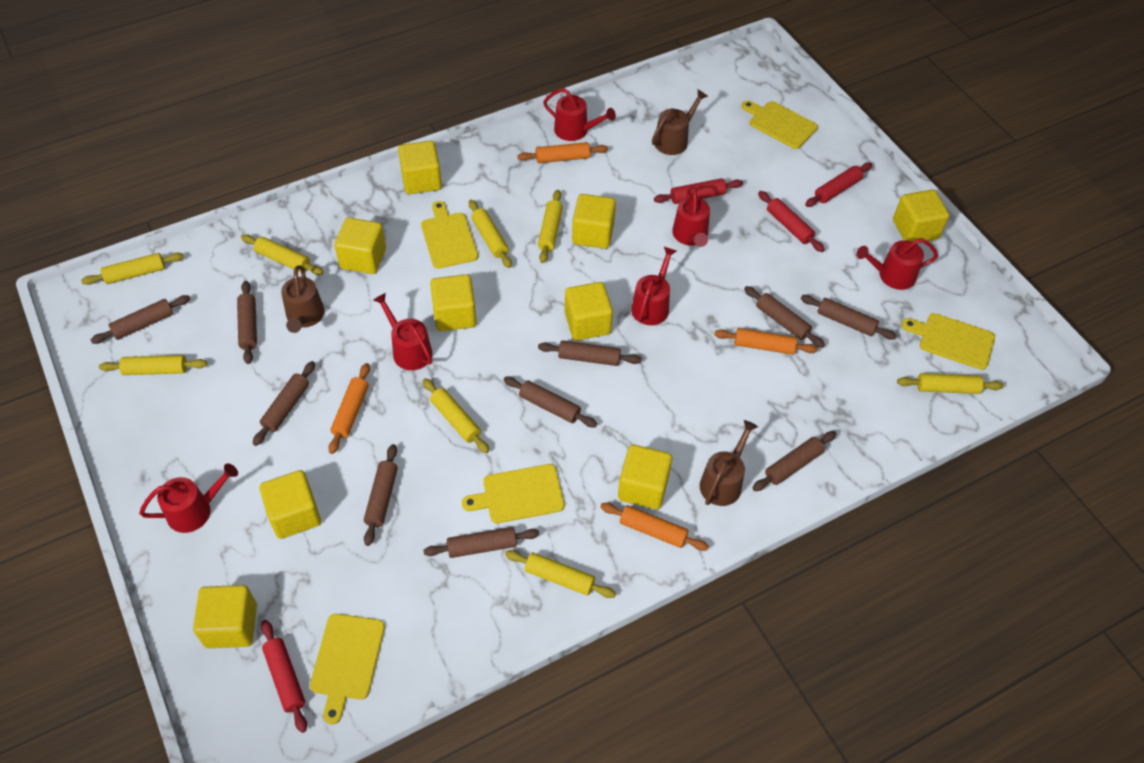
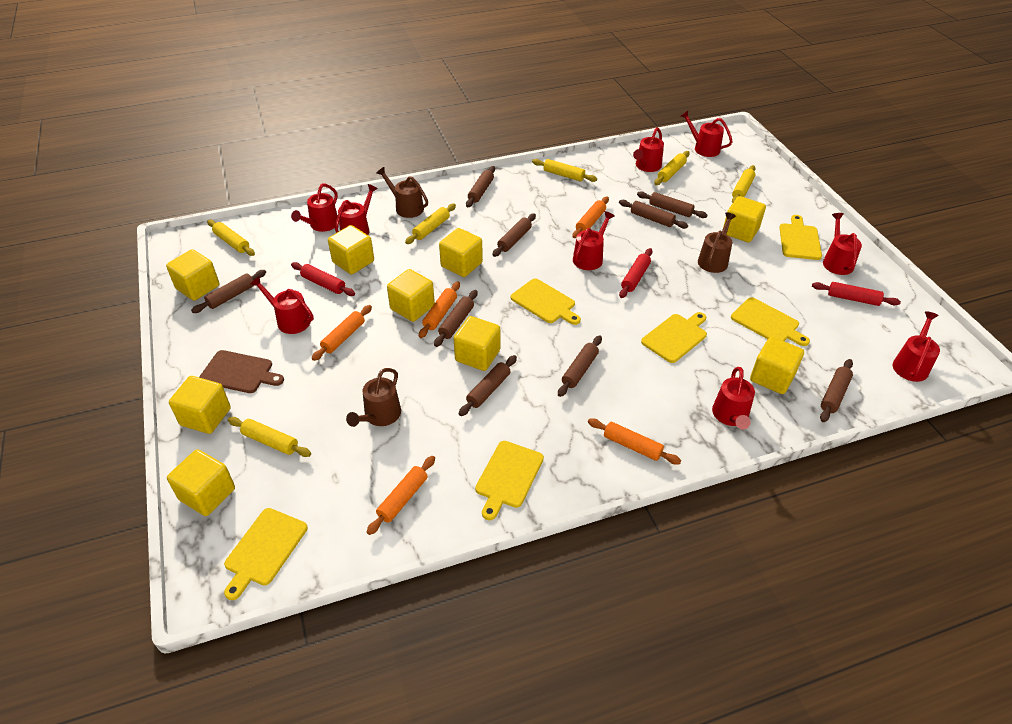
brown cutting board: 0 -> 1
brown rolling pin: 10 -> 9
orange rolling pin: 4 -> 5
red rolling pin: 4 -> 3
red watering can: 6 -> 9
yellow cutting board: 5 -> 6
yellow rolling pin: 8 -> 6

==============================

Your instructions: Find each line holding the string "rolling" in the listing above, then copy it.

Task output:
brown rolling pin: 10 -> 9
orange rolling pin: 4 -> 5
red rolling pin: 4 -> 3
yellow rolling pin: 8 -> 6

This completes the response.